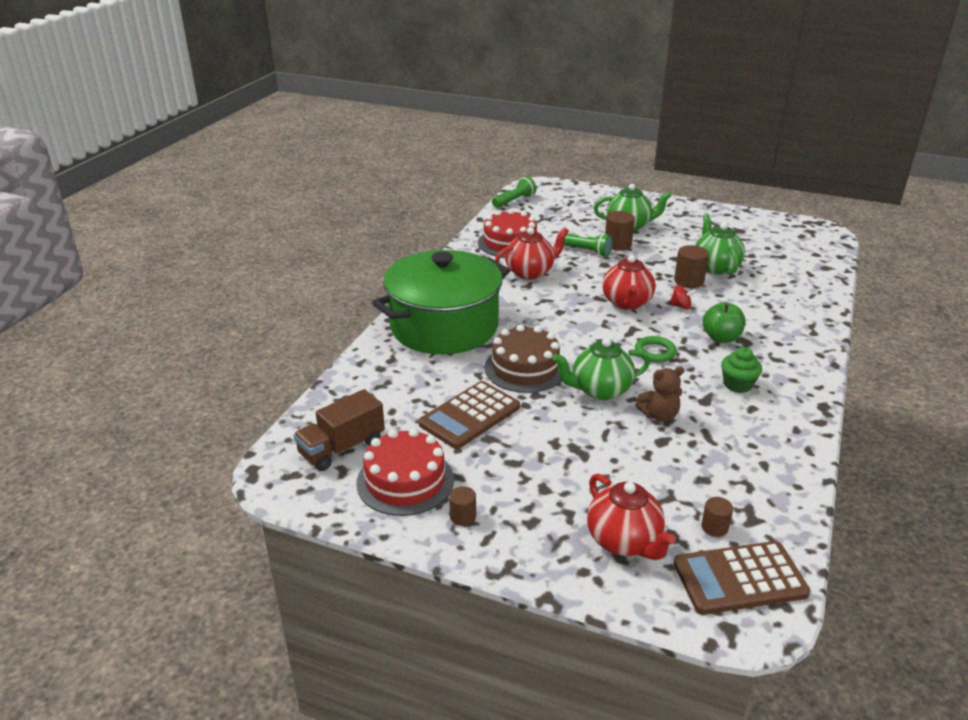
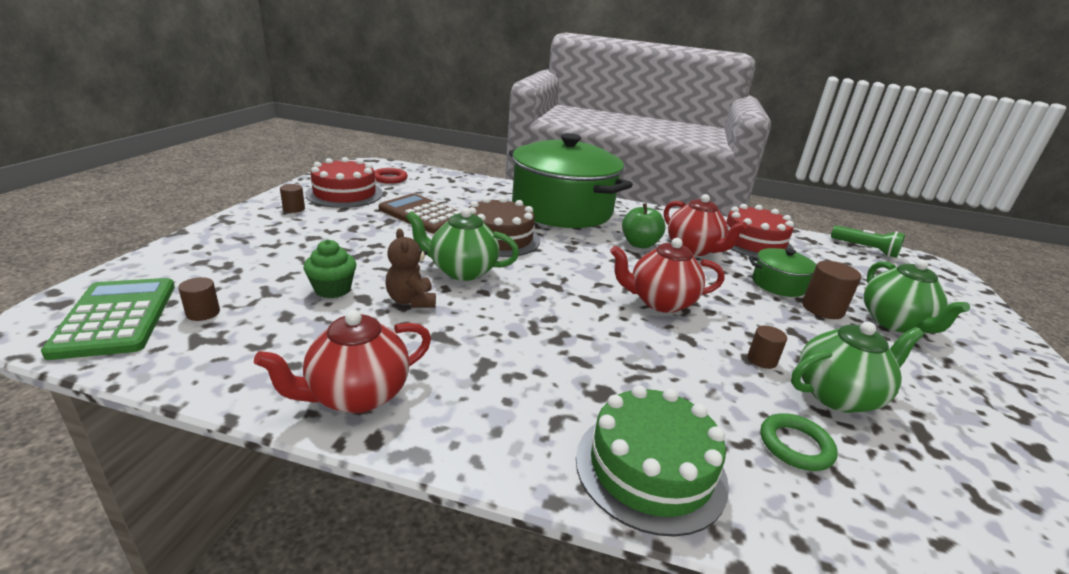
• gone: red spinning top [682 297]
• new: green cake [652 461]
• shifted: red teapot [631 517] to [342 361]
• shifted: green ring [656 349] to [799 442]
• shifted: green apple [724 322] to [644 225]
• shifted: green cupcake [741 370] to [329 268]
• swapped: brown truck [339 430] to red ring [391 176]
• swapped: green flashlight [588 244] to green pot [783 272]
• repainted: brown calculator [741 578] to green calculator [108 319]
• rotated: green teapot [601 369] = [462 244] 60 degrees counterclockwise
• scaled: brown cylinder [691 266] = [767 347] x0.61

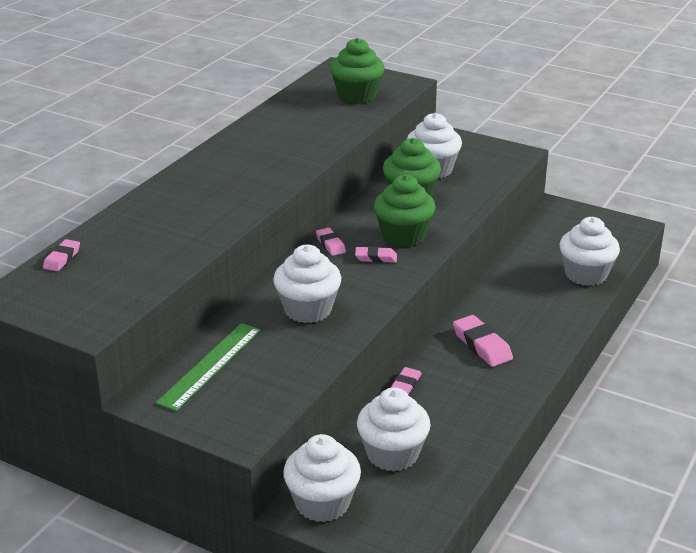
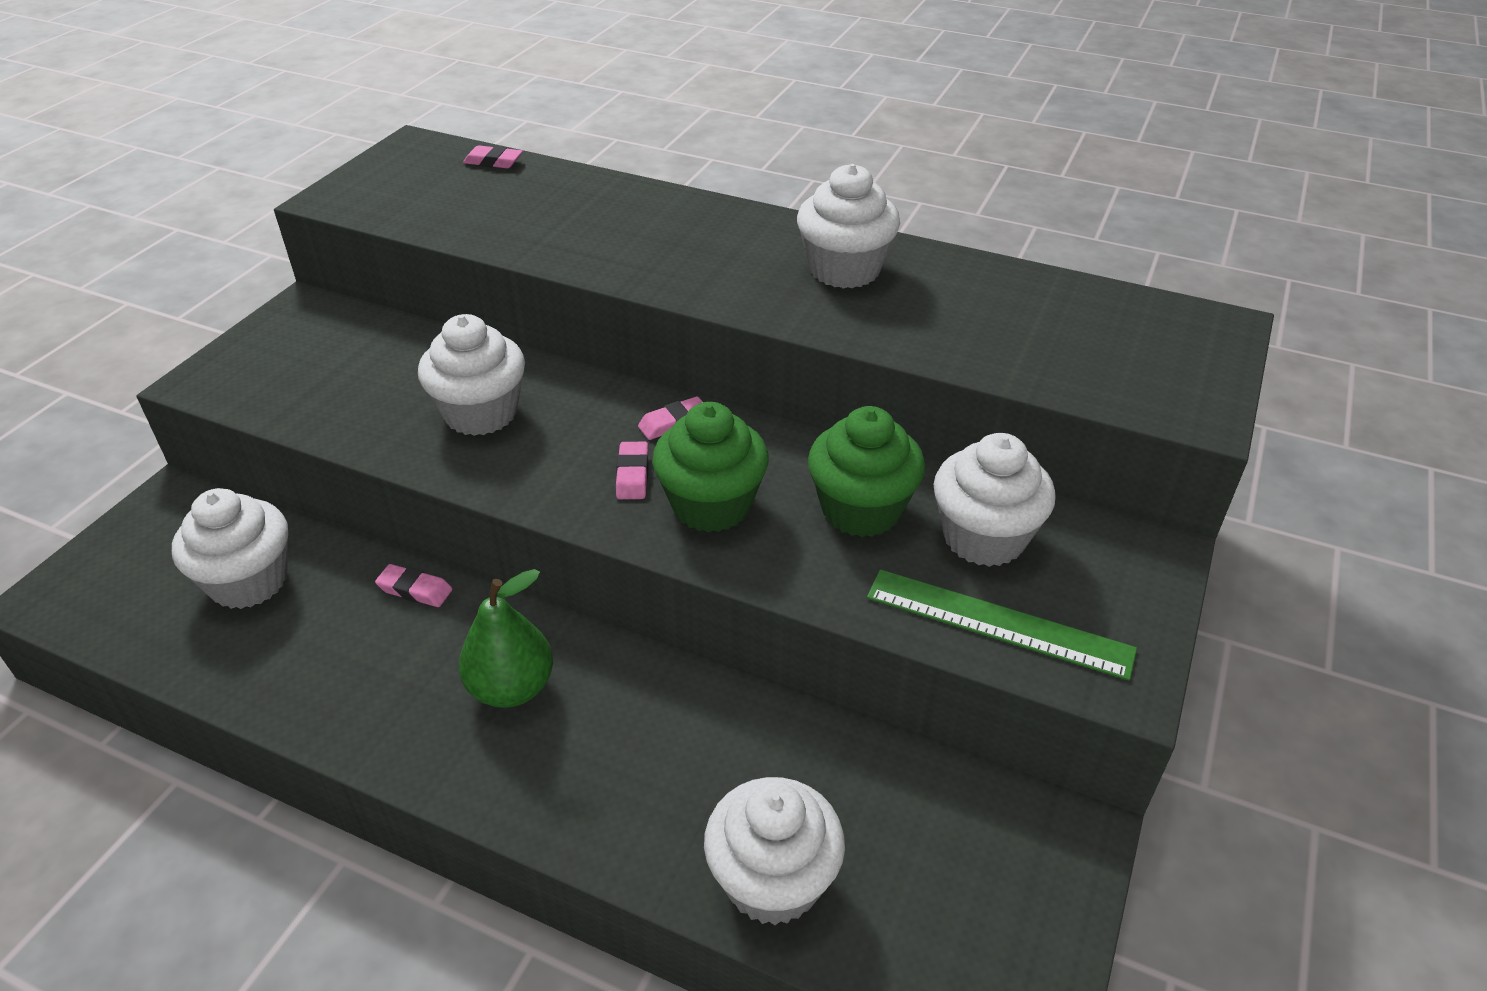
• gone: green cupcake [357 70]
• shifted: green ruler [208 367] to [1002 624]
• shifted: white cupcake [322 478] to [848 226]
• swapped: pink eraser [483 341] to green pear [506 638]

**ABOUT THIS EXERCISE**
With "teapot" as the string to find, copy every line of the records that holds it.

**TASK SOLUTION**
• shifted: red teapot [631 517] to [342 361]
• rotated: green teapot [601 369] = [462 244] 60 degrees counterclockwise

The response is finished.